# TASK OBJECTIVE
Since the pictures are not wanted, reproduce only the rest of the records, exactly as given.
+++ AVAILABLE DATA +++
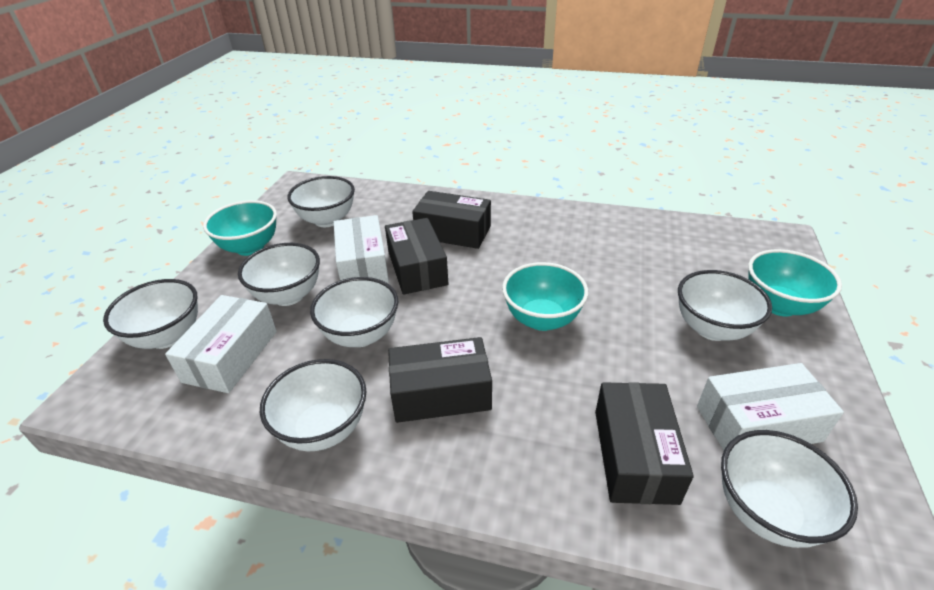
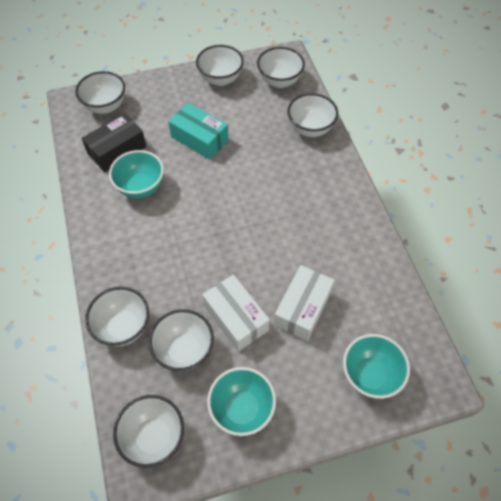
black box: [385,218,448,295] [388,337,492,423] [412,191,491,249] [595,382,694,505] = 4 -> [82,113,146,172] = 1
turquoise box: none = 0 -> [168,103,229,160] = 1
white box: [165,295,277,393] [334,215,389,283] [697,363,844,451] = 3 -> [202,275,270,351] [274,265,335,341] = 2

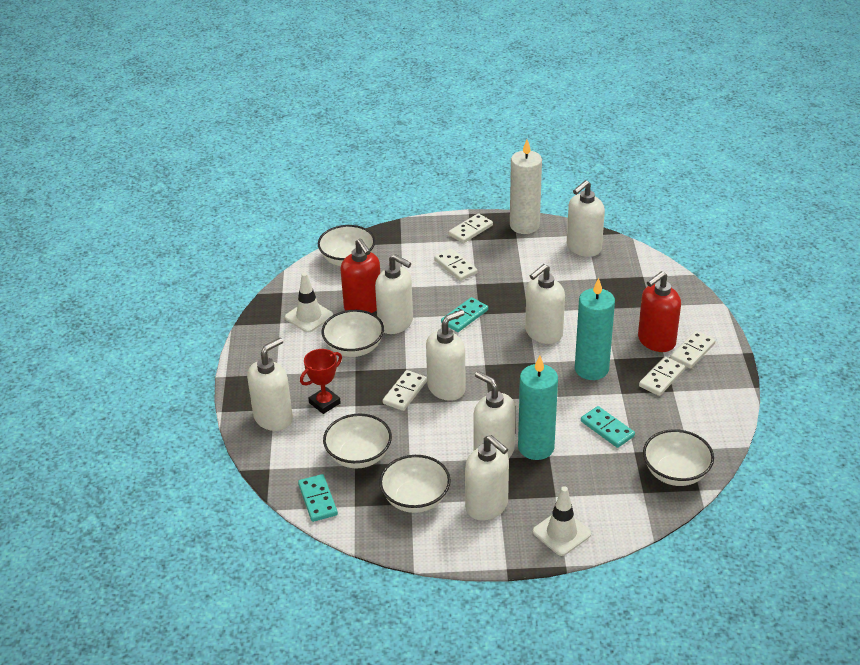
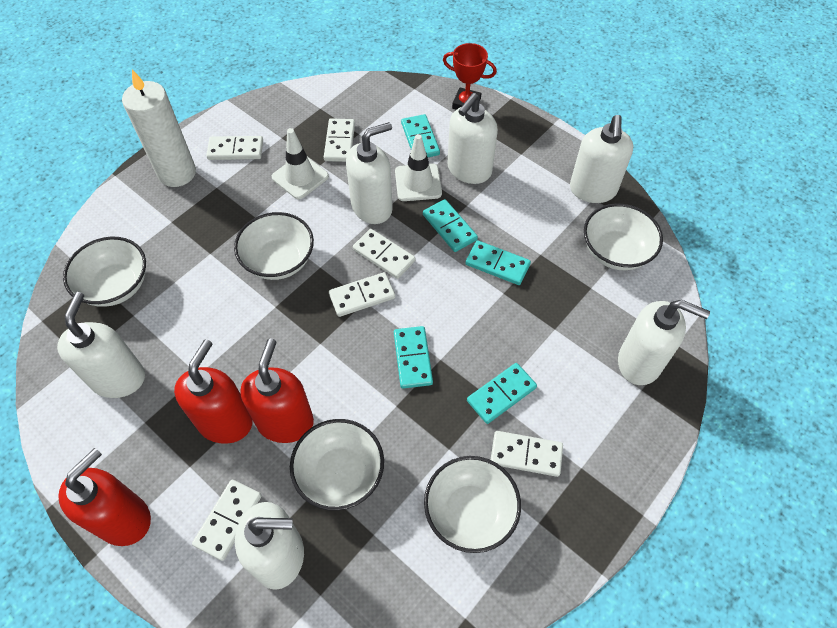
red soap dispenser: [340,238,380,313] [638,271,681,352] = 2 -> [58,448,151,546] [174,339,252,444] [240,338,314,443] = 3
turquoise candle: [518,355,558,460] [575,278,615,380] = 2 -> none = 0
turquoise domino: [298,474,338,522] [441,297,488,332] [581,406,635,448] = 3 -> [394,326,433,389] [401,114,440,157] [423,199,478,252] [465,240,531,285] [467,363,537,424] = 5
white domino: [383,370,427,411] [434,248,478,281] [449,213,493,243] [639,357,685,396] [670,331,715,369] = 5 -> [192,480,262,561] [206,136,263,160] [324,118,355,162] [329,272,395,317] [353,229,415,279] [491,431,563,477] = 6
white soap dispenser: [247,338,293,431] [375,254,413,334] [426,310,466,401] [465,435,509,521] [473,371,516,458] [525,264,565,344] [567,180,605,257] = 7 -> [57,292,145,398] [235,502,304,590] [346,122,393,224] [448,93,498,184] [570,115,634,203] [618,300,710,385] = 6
+++
# RESPONSE AREA
black box: [385,218,448,295] [388,337,492,423] [412,191,491,249] [595,382,694,505] = 4 -> [82,113,146,172] = 1
turquoise box: none = 0 -> [168,103,229,160] = 1
white box: [165,295,277,393] [334,215,389,283] [697,363,844,451] = 3 -> [202,275,270,351] [274,265,335,341] = 2

red soap dispenser: [340,238,380,313] [638,271,681,352] = 2 -> [58,448,151,546] [174,339,252,444] [240,338,314,443] = 3
turquoise candle: [518,355,558,460] [575,278,615,380] = 2 -> none = 0
turquoise domino: [298,474,338,522] [441,297,488,332] [581,406,635,448] = 3 -> [394,326,433,389] [401,114,440,157] [423,199,478,252] [465,240,531,285] [467,363,537,424] = 5
white domino: [383,370,427,411] [434,248,478,281] [449,213,493,243] [639,357,685,396] [670,331,715,369] = 5 -> [192,480,262,561] [206,136,263,160] [324,118,355,162] [329,272,395,317] [353,229,415,279] [491,431,563,477] = 6
white soap dispenser: [247,338,293,431] [375,254,413,334] [426,310,466,401] [465,435,509,521] [473,371,516,458] [525,264,565,344] [567,180,605,257] = 7 -> [57,292,145,398] [235,502,304,590] [346,122,393,224] [448,93,498,184] [570,115,634,203] [618,300,710,385] = 6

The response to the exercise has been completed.